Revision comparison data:
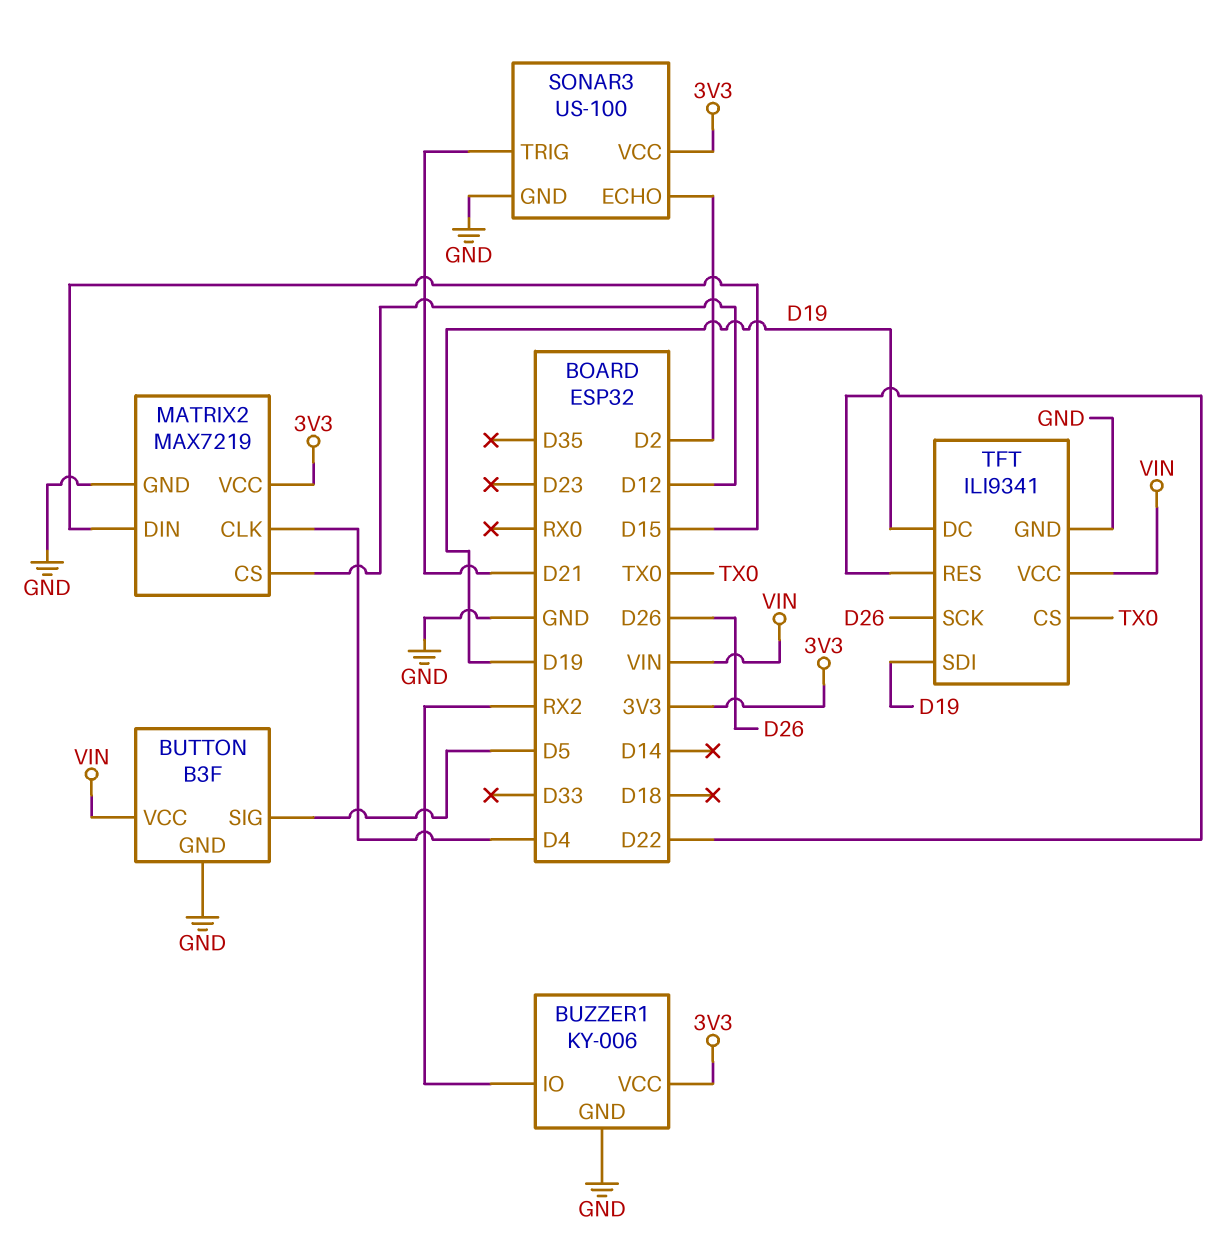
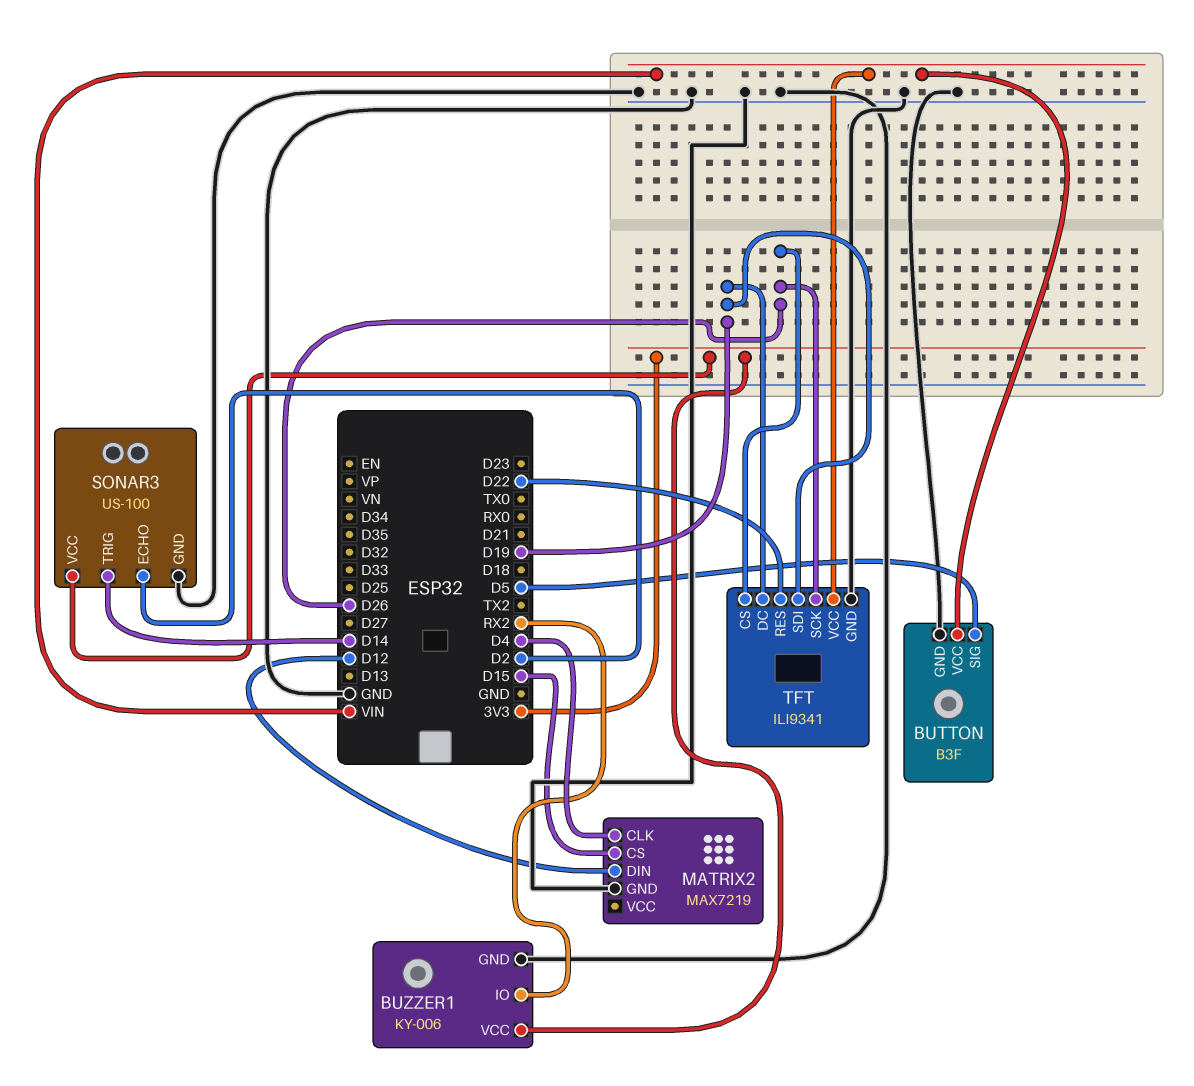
MATRIX2 pin CS: D12 -> D15
MATRIX2 pin DIN: D15 -> D12
MATRIX2 pin VCC: 3V3 -> none
SONAR3 pin TRIG: D21 -> D14
TFT pin CS: TX0 -> D26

■ **What the task requires**: Print every entry verbatim and leave all pictures out.

■ **Response to this exercise**:
MATRIX2 pin CS: D12 -> D15
MATRIX2 pin DIN: D15 -> D12
MATRIX2 pin VCC: 3V3 -> none
SONAR3 pin TRIG: D21 -> D14
TFT pin CS: TX0 -> D26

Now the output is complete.